SUPPLIED RECORDS ▸

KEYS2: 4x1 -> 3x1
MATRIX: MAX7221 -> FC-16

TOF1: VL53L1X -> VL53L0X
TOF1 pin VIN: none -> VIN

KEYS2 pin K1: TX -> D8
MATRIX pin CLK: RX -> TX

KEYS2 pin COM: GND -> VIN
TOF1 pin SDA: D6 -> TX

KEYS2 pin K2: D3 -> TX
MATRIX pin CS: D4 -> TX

WHAT YOU WILL DO ▸
Copy exactly the line that contains "TOF1 pin VIN: none -> VIN" and all lines after it in the listing above, through the final line, and nothing else.

ANSWER BELOW ▸
TOF1 pin VIN: none -> VIN

KEYS2 pin K1: TX -> D8
MATRIX pin CLK: RX -> TX

KEYS2 pin COM: GND -> VIN
TOF1 pin SDA: D6 -> TX

KEYS2 pin K2: D3 -> TX
MATRIX pin CS: D4 -> TX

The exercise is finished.